• INSTRUCTIONS FOR THE TASK: The reply should hold every line of the data below, unchanged, and none of the pictures.

• RECORDED DATA:
● ● ● ● ● ● ●

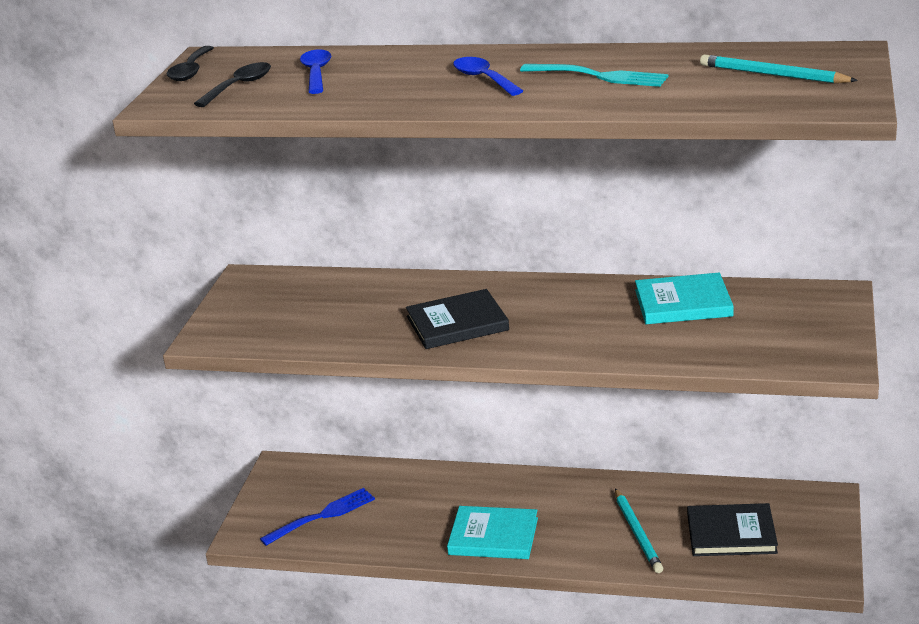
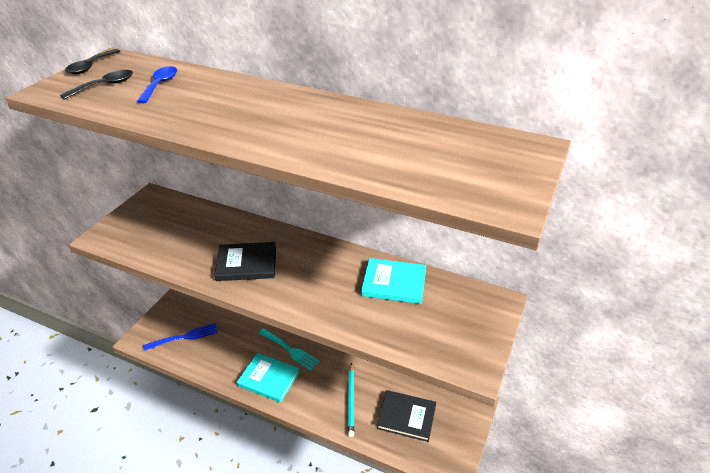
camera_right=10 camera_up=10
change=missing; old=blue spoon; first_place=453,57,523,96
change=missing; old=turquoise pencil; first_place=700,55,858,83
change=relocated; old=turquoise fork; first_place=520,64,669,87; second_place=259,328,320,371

● ● ● ● ● ● ●

• RESPONSE:
camera_right=10 camera_up=10
change=missing; old=blue spoon; first_place=453,57,523,96
change=missing; old=turquoise pencil; first_place=700,55,858,83
change=relocated; old=turquoise fork; first_place=520,64,669,87; second_place=259,328,320,371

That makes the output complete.